*** Opening of Records provided ***
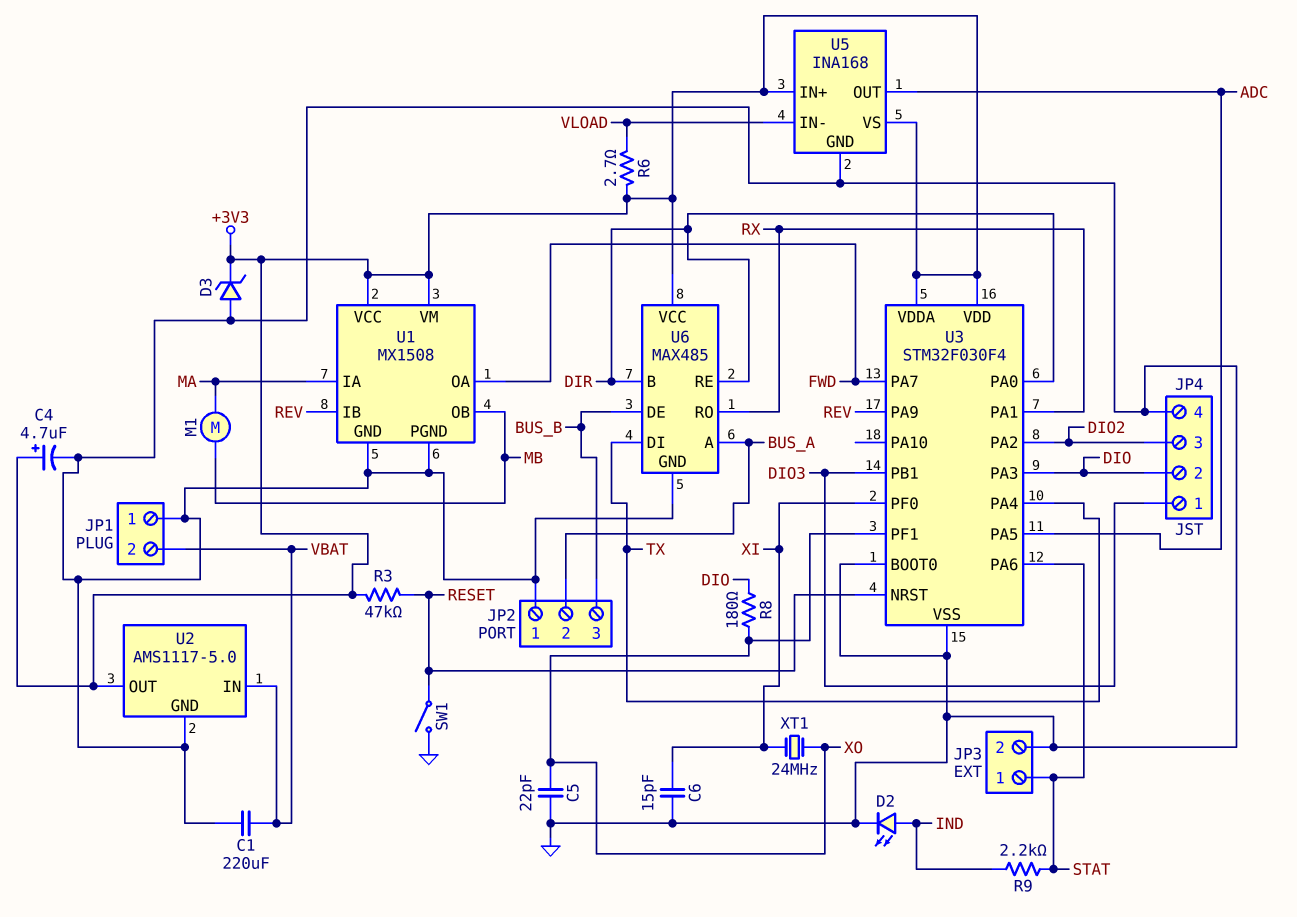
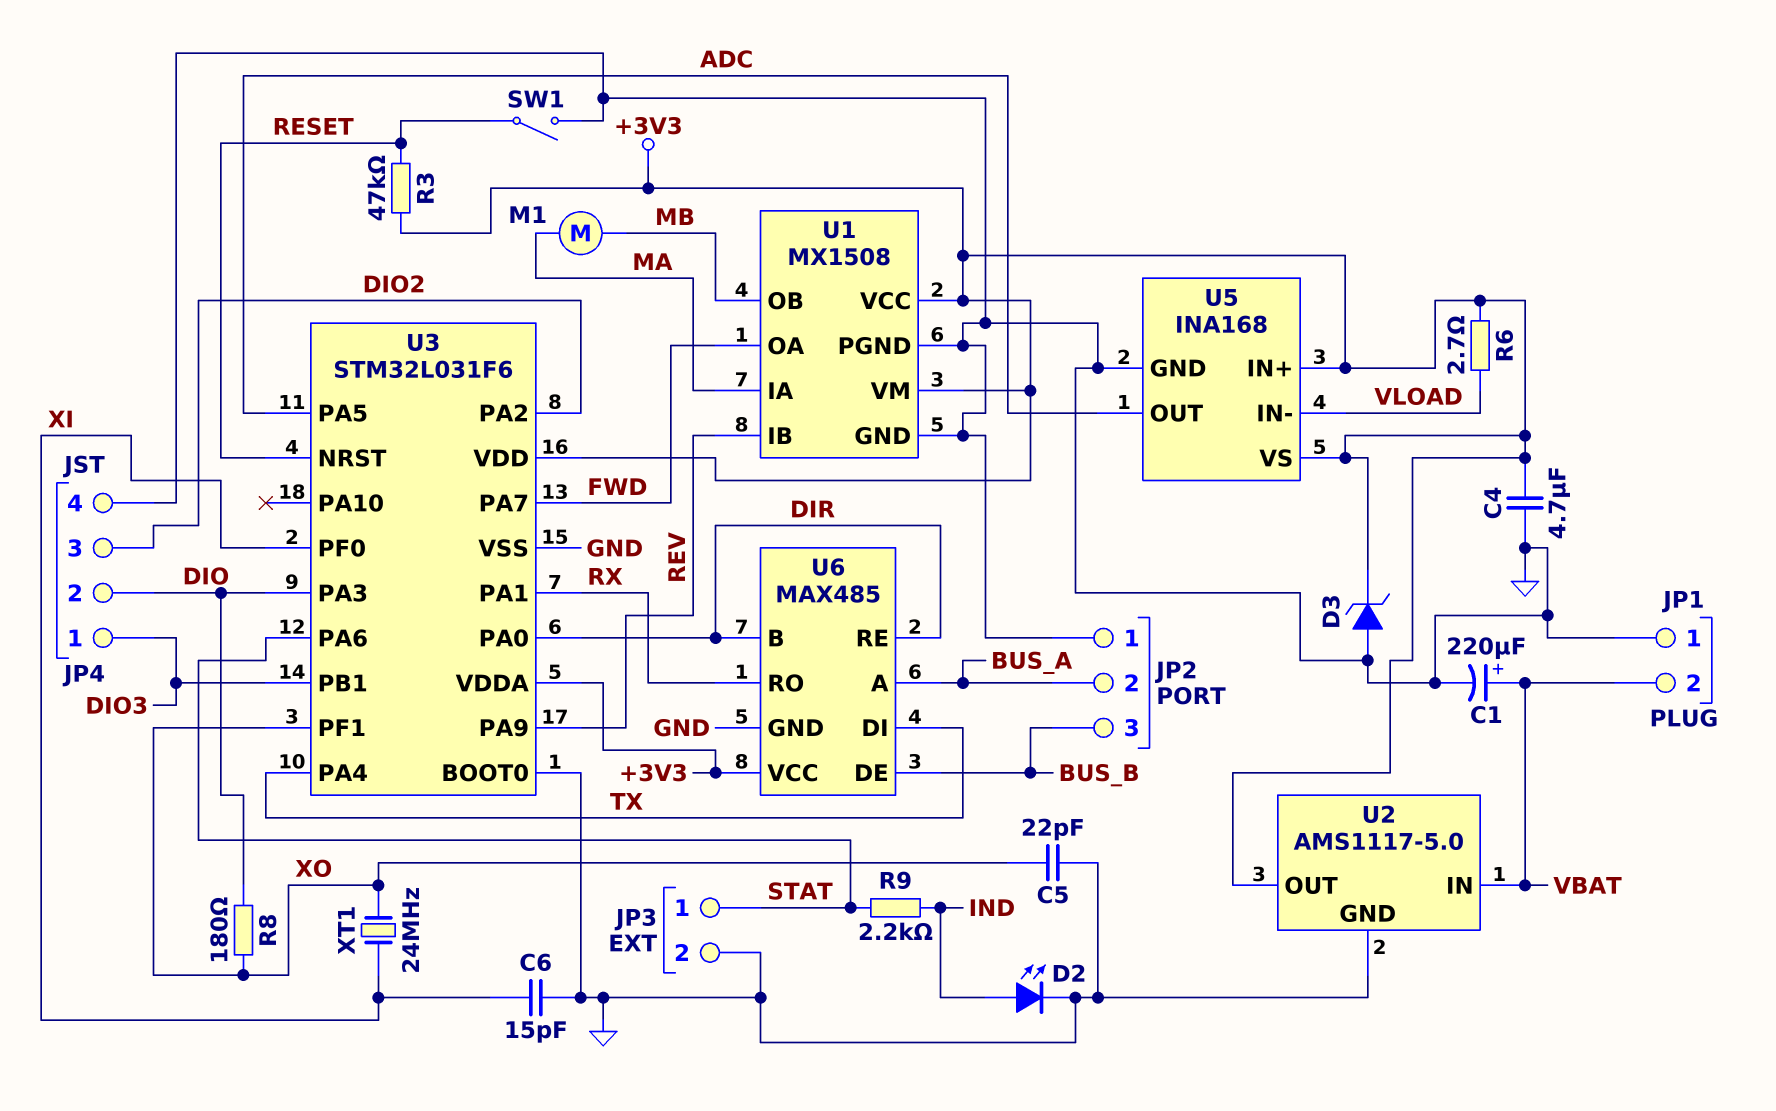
C1: 220uF (GND, VBAT) -> 220uF (plus VBAT, minus GND)
C4: 4.7uF (plus +3V3, minus GND) -> 4.7uF (+3V3, GND)
U3: STM32F030F4 -> STM32L031F6

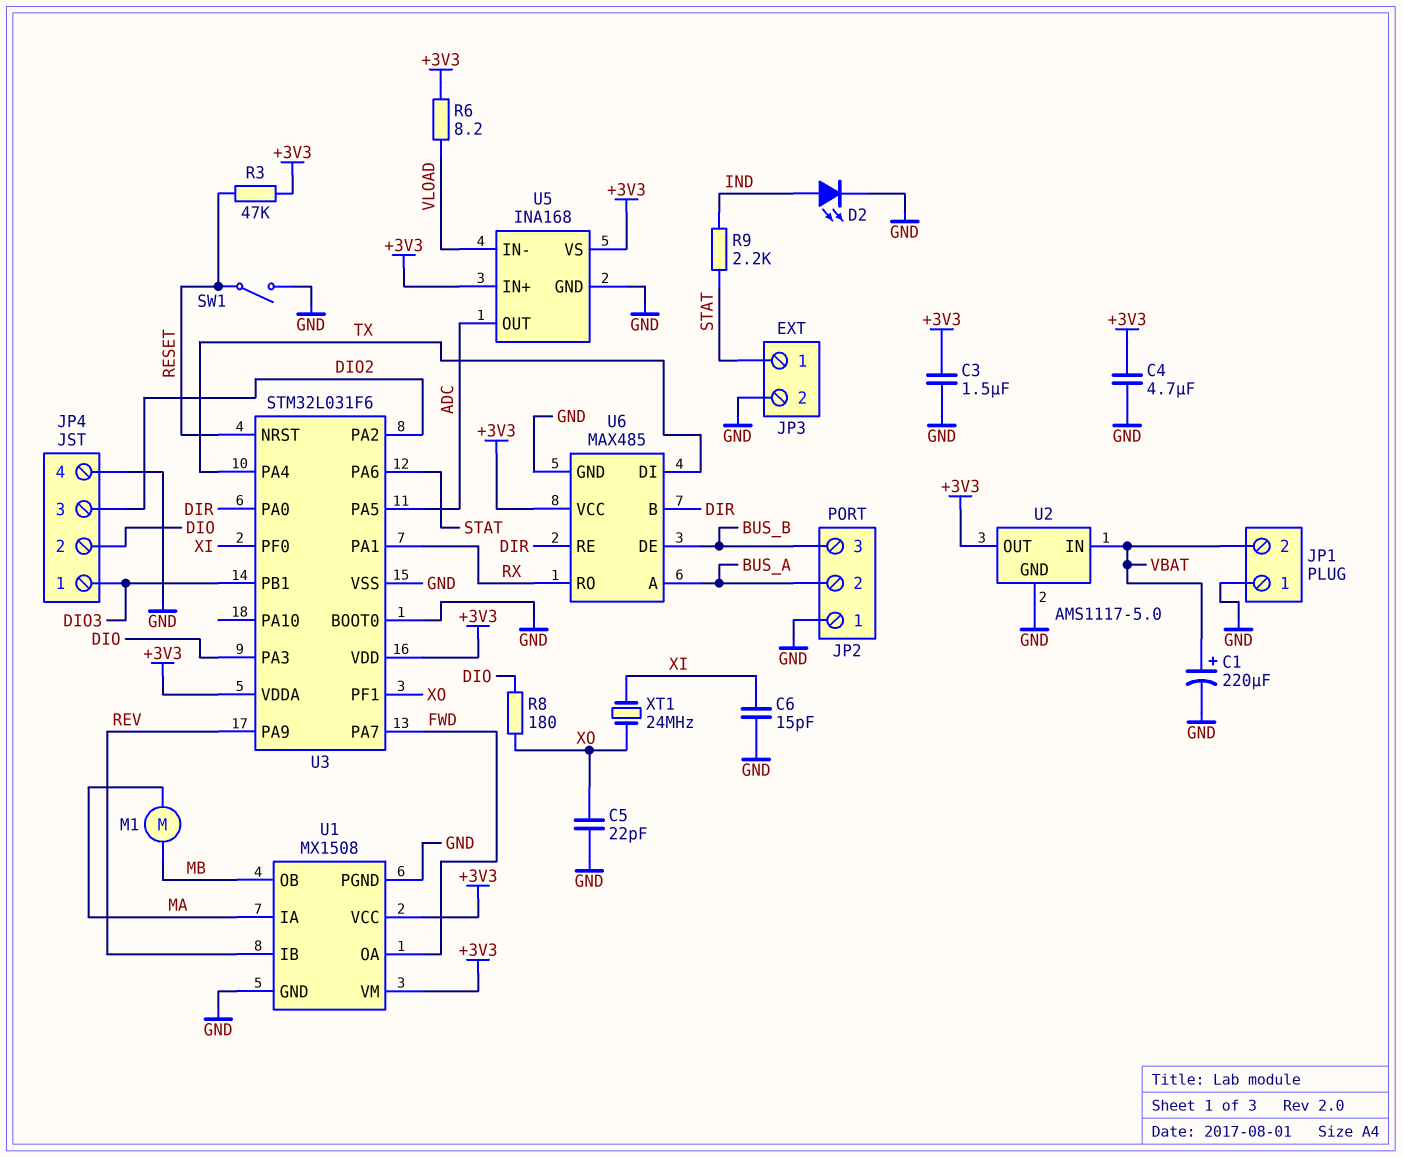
C3: none -> 1.5uF (+3V3, GND)
D3: zener (A GND, K +3V3) -> none
R6: 2.7 (+3V3, VLOAD) -> 8.2 (+3V3, VLOAD)

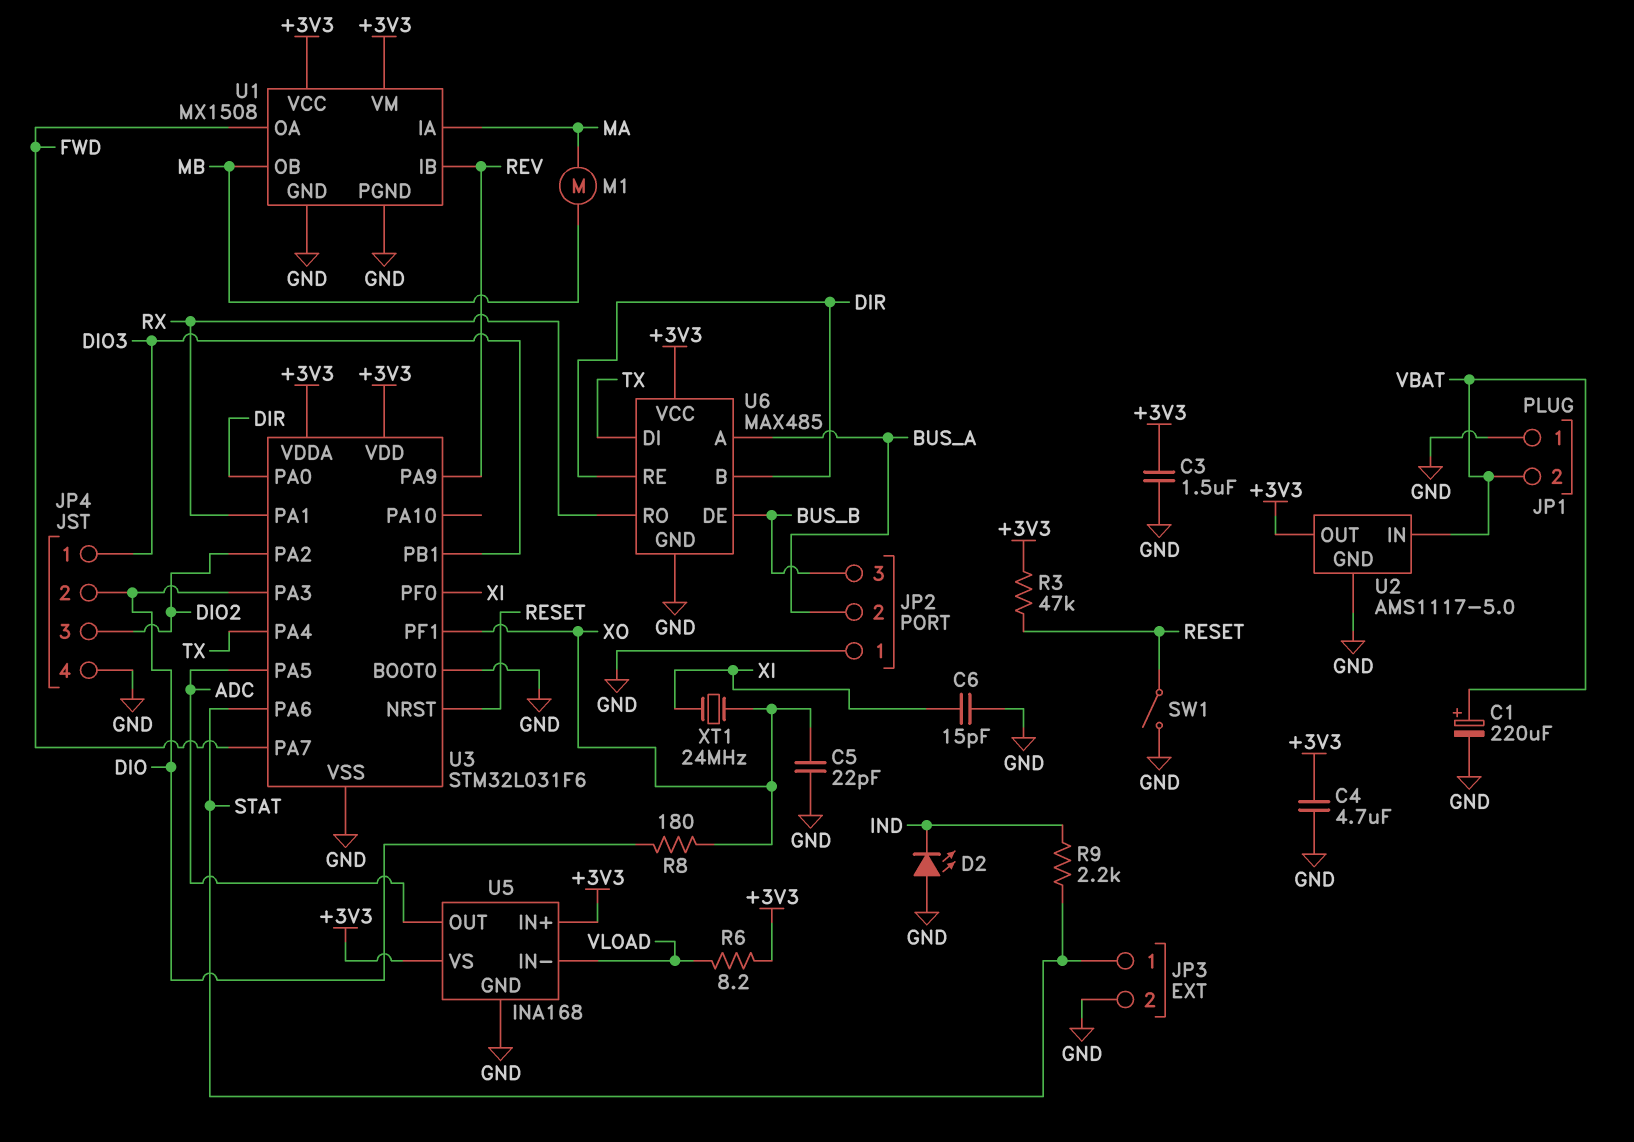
D2: LED (A IND, K GND) -> LED (A GND, K IND)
*** Close of Records provided ***
Work out how many lines of the records contain the string "plus". Nothing but the number should be written.

Solution for this problem:
2